- INFORMATION PROVIDED
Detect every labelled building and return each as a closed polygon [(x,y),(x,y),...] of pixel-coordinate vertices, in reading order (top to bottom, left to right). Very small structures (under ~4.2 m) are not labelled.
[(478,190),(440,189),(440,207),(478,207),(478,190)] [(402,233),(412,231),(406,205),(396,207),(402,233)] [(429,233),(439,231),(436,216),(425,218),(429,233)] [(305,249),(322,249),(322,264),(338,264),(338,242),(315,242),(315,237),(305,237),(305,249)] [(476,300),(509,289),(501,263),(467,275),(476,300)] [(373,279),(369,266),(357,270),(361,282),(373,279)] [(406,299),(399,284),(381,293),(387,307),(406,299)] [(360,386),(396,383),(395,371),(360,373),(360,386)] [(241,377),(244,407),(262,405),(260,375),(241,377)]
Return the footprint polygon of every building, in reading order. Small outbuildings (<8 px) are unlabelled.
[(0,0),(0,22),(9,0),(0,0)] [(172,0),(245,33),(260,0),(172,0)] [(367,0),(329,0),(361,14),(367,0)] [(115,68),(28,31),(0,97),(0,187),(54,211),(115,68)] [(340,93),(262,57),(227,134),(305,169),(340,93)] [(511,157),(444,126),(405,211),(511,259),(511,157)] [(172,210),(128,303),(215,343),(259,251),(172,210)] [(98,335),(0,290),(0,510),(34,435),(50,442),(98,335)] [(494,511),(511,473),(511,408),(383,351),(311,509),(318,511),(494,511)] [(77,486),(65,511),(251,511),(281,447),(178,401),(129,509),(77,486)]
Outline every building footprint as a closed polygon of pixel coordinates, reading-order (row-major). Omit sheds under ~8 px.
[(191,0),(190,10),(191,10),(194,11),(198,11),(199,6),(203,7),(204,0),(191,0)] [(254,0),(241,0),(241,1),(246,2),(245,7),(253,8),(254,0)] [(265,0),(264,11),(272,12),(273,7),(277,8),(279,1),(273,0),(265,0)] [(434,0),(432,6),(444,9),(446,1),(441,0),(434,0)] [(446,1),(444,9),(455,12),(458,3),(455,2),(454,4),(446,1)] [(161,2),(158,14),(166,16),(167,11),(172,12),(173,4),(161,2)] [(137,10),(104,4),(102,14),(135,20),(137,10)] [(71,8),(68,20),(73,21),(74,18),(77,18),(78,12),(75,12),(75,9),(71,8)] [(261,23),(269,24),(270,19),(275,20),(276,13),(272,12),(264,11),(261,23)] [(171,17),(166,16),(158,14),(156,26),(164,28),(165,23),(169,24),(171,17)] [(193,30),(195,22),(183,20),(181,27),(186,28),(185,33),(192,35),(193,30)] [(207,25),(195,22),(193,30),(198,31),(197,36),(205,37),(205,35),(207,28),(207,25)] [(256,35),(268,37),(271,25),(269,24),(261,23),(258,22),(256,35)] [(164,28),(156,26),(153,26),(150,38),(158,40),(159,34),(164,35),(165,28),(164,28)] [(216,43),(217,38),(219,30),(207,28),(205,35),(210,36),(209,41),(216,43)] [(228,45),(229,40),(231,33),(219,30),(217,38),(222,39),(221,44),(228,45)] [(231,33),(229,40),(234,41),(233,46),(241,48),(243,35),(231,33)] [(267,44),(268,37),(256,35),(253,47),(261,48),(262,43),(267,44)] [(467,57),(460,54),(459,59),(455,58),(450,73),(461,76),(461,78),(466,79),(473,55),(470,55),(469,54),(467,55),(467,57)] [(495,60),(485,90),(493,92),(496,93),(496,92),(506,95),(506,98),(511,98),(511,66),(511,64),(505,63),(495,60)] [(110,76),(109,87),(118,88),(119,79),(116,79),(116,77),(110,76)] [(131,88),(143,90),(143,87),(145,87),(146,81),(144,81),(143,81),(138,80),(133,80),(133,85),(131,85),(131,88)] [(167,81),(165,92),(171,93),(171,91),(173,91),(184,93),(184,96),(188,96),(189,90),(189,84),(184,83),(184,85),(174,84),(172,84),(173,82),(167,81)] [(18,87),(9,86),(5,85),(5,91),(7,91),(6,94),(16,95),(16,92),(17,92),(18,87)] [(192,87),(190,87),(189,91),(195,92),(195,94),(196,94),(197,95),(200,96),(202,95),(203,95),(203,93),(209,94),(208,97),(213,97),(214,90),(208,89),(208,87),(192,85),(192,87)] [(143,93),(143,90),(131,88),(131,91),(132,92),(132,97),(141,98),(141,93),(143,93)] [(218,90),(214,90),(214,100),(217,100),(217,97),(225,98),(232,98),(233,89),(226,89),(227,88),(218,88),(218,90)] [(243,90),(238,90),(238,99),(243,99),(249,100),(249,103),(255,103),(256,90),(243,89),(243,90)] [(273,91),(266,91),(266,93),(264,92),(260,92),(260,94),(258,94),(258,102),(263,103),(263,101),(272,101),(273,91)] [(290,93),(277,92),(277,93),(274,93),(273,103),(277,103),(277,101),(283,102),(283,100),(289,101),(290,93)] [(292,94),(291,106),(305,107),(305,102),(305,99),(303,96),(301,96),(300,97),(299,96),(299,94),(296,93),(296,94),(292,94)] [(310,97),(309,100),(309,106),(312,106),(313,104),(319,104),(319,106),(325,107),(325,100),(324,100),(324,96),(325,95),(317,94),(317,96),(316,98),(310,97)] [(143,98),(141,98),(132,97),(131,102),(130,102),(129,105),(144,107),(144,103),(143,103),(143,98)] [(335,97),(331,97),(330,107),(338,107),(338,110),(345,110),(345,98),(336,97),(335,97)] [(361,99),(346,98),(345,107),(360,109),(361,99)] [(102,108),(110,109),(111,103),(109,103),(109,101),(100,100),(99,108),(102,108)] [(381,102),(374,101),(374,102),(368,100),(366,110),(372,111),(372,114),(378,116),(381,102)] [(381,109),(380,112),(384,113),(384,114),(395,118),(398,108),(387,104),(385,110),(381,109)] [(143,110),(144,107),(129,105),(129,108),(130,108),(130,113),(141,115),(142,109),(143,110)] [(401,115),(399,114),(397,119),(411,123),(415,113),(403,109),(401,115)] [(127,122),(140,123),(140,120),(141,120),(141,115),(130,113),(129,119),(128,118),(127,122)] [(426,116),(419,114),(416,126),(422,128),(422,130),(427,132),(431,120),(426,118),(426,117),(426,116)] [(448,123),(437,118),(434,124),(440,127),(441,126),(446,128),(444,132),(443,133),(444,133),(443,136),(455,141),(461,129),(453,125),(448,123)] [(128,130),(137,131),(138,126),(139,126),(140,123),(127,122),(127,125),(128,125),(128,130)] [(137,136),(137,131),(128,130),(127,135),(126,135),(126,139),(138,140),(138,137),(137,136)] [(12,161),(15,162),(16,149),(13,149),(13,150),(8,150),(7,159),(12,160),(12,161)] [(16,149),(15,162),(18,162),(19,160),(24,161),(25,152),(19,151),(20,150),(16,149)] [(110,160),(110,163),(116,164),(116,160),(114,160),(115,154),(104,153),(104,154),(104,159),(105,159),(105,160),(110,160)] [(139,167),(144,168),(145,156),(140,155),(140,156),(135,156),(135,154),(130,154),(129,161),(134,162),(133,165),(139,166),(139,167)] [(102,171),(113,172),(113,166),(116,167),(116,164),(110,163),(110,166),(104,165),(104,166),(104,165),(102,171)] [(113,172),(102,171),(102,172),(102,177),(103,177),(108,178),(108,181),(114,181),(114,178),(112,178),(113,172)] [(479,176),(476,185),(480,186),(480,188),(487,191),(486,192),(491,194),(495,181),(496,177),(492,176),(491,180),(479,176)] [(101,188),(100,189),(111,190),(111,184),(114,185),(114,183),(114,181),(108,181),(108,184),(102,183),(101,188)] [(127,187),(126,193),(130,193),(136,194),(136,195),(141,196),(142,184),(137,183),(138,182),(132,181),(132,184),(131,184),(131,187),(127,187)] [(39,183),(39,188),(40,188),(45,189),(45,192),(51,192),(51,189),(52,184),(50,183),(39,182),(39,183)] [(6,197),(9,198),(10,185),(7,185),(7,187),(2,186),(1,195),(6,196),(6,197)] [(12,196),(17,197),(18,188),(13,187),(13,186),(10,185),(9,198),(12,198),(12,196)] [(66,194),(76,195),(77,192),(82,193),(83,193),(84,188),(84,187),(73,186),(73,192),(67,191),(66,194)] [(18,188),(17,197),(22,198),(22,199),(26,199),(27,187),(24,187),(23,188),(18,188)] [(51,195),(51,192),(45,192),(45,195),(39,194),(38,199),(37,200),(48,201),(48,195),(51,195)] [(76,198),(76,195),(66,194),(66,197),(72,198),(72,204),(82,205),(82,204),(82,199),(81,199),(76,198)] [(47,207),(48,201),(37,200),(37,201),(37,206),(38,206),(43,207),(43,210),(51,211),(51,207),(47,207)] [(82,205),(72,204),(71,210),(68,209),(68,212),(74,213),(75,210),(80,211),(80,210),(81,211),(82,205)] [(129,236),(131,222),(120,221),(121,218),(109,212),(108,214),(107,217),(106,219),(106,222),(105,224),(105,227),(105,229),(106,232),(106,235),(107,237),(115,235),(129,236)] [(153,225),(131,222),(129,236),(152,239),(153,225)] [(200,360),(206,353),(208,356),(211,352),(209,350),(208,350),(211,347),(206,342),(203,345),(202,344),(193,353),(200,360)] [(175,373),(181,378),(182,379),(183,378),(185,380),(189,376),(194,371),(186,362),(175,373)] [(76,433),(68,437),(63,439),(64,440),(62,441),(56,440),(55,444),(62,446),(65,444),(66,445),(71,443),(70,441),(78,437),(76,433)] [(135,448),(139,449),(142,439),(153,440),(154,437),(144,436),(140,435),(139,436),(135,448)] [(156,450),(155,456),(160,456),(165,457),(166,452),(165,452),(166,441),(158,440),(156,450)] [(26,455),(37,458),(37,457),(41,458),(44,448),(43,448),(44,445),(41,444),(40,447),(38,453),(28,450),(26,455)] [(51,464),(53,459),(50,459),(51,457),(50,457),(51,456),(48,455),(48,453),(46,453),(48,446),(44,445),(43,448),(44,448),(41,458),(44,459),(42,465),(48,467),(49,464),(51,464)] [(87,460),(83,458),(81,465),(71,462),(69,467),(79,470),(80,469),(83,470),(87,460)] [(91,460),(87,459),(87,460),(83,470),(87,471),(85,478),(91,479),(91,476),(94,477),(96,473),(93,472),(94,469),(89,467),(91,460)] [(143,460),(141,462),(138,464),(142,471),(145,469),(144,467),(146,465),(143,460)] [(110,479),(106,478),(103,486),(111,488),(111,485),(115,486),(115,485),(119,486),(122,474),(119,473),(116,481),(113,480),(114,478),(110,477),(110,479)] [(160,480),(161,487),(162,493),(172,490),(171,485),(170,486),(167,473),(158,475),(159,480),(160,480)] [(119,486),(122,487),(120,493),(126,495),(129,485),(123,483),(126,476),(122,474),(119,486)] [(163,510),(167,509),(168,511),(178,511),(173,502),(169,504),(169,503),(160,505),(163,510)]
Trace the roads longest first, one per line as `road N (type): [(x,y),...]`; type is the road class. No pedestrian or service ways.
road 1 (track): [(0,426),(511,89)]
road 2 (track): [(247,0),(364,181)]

- WORK INSTRUCTIONS
Please recast the data from its first line up to and including the line containing "Outline every building" as a Markdown table with two columns, Row for a running number and Text for the line itself, and leave out any blank lines.

- RESULT OF THIS TASK
| Row | Text |
|---|---|
| 1 | Detect every labelled building and return each as a closed polygon [(x,y),(x,y),...] of pixel-coordinate vertices, in reading order (top to bottom, left to right). Very small structures (under ~4.2 m) are not labelled. |
| 2 | [(478,190),(440,189),(440,207),(478,207),(478,190)] [(402,233),(412,231),(406,205),(396,207),(402,233)] [(429,233),(439,231),(436,216),(425,218),(429,233)] [(305,249),(322,249),(322,264),(338,264),(338,242),(315,242),(315,237),(305,237),(305,249)] [(476,300),(509,289),(501,263),(467,275),(476,300)] [(373,279),(369,266),(357,270),(361,282),(373,279)] [(406,299),(399,284),(381,293),(387,307),(406,299)] [(360,386),(396,383),(395,371),(360,373),(360,386)] [(241,377),(244,407),(262,405),(260,375),(241,377)] |
| 3 | Return the footprint polygon of every building, in reading order. Small outbuildings (<8 px) are unlabelled. |
| 4 | [(0,0),(0,22),(9,0),(0,0)] [(172,0),(245,33),(260,0),(172,0)] [(367,0),(329,0),(361,14),(367,0)] [(115,68),(28,31),(0,97),(0,187),(54,211),(115,68)] [(340,93),(262,57),(227,134),(305,169),(340,93)] [(511,157),(444,126),(405,211),(511,259),(511,157)] [(172,210),(128,303),(215,343),(259,251),(172,210)] [(98,335),(0,290),(0,510),(34,435),(50,442),(98,335)] [(494,511),(511,473),(511,408),(383,351),(311,509),(318,511),(494,511)] [(77,486),(65,511),(251,511),(281,447),(178,401),(129,509),(77,486)] |
| 5 | Outline every building footprint as a closed polygon of pixel coordinates, reading-order (row-major). Omit sheds under ~8 px. |